### RECORDS
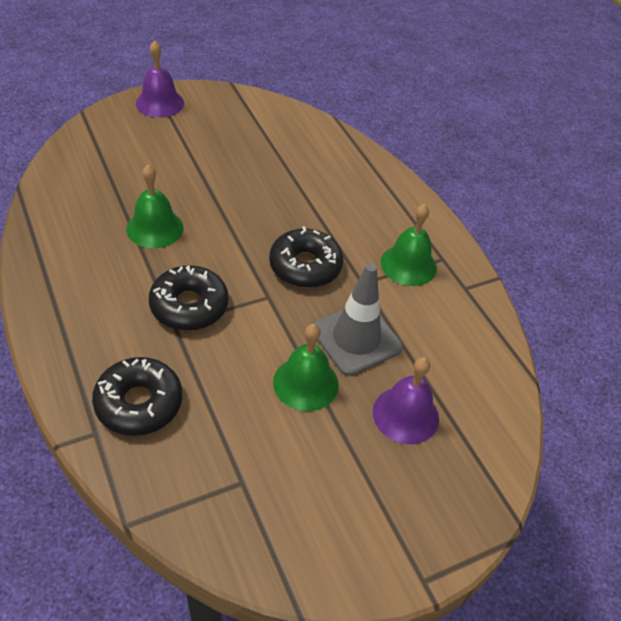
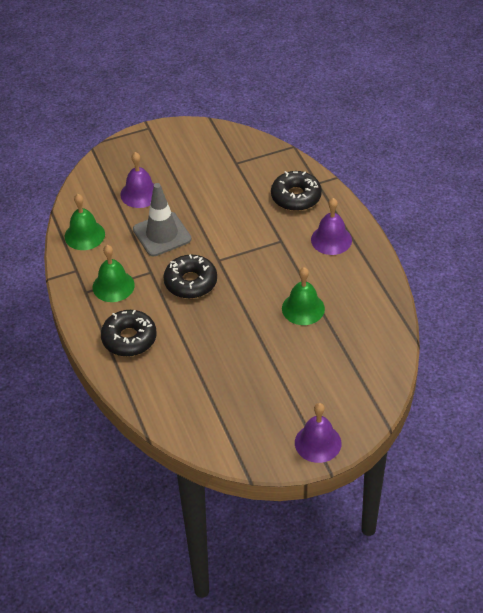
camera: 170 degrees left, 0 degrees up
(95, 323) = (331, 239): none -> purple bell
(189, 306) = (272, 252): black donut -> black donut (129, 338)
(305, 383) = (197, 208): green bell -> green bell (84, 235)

==

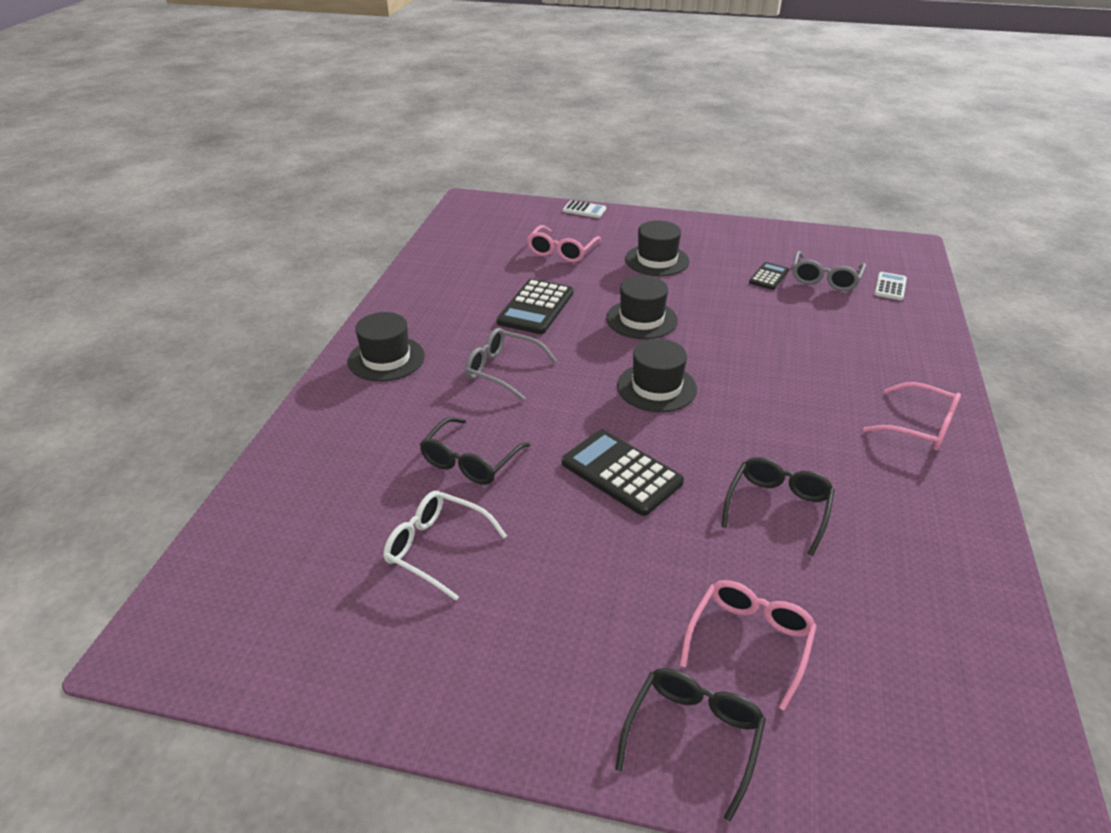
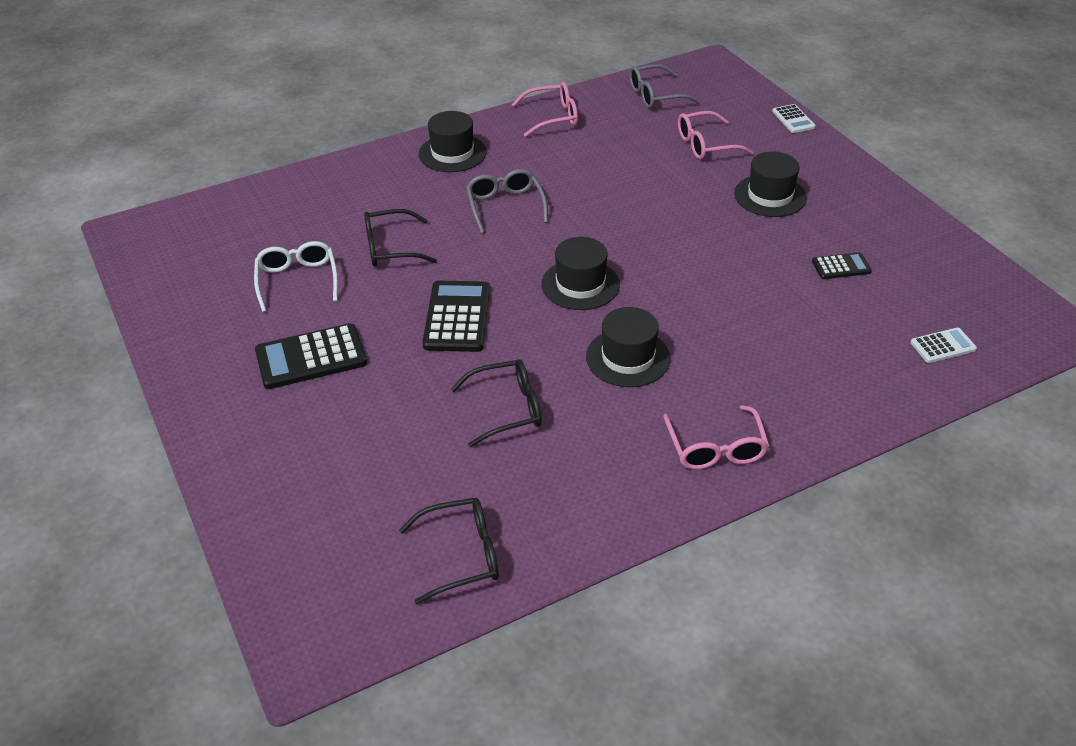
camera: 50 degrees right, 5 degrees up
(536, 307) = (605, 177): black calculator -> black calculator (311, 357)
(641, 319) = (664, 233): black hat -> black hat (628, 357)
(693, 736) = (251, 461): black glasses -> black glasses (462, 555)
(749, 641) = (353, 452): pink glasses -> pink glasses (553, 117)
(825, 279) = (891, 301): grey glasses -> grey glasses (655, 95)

...

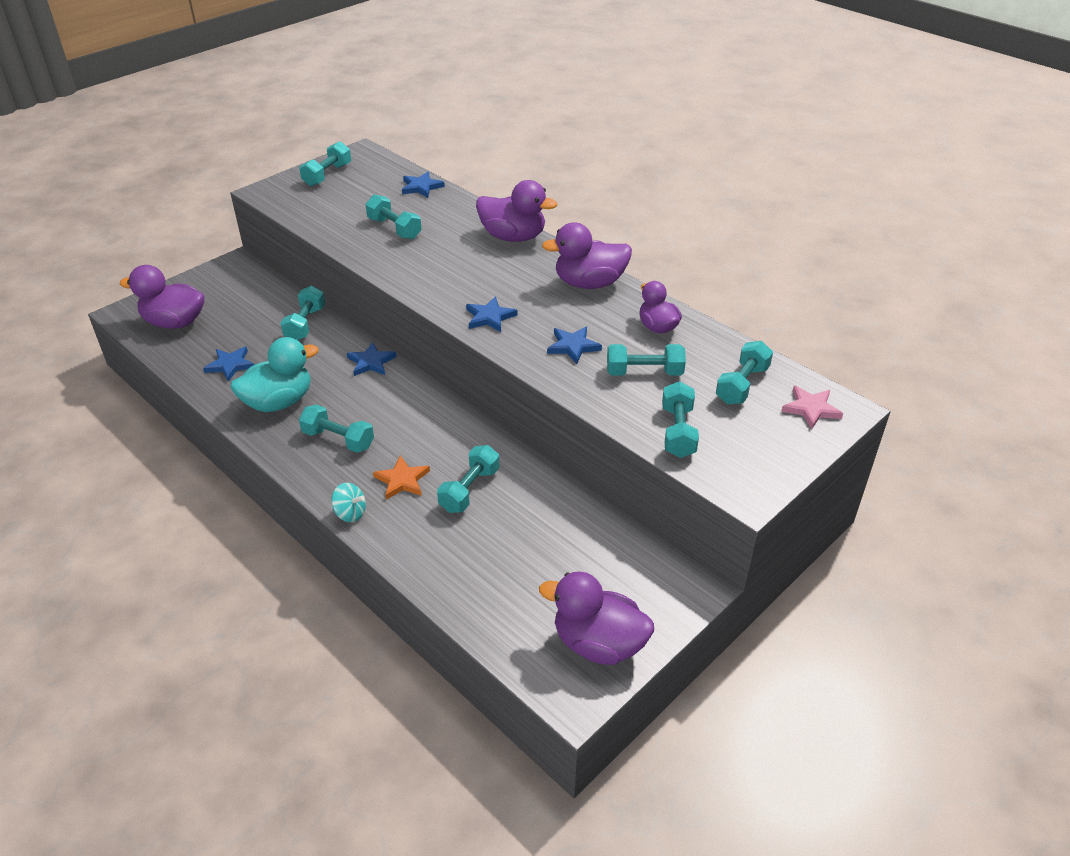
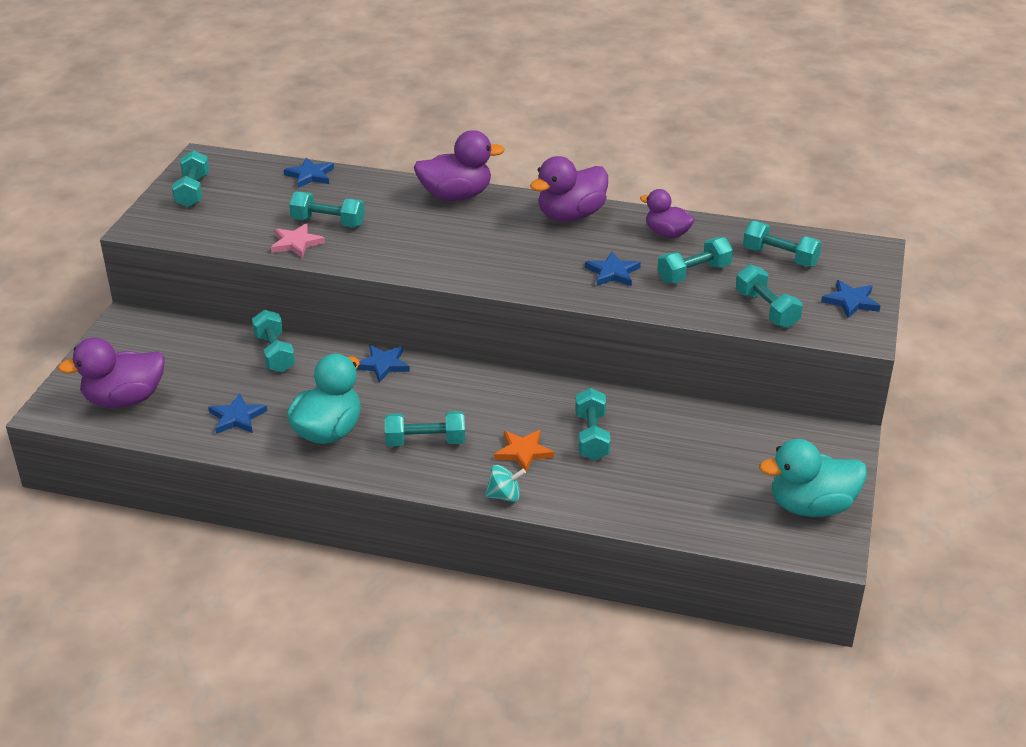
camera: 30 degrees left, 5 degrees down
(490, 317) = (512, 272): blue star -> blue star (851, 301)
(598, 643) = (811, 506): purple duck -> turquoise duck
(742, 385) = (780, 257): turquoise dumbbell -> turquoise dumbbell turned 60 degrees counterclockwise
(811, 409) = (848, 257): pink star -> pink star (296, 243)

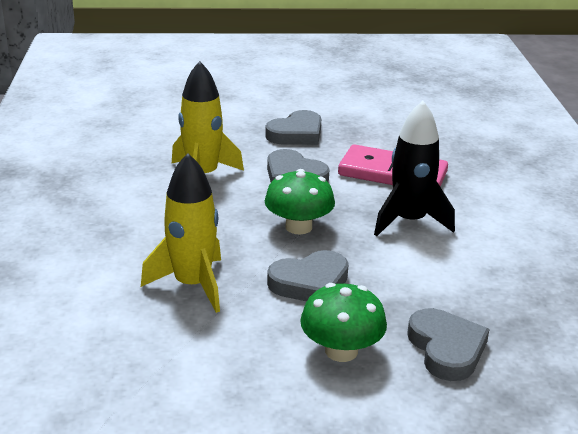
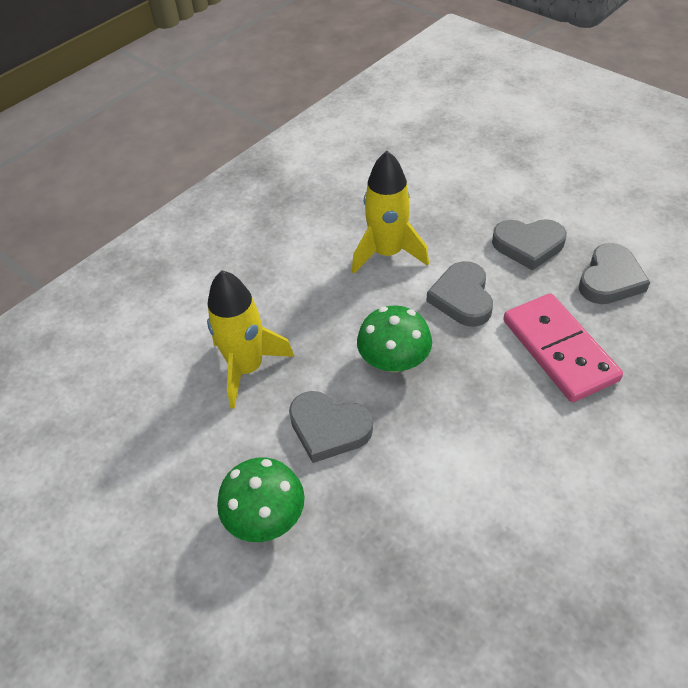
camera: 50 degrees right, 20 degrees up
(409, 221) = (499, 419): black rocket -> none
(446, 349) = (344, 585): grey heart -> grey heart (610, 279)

### YOUR ASSIGNMENT
As the answer, set down only the lines from the data above between the one holding "(189, 306) = (272, 252): black" and the one holding "(305, 383) = (197, 208): green", inclusive, exactly as they read.

### COMPLETED TASK
(189, 306) = (272, 252): black donut -> black donut (129, 338)
(305, 383) = (197, 208): green bell -> green bell (84, 235)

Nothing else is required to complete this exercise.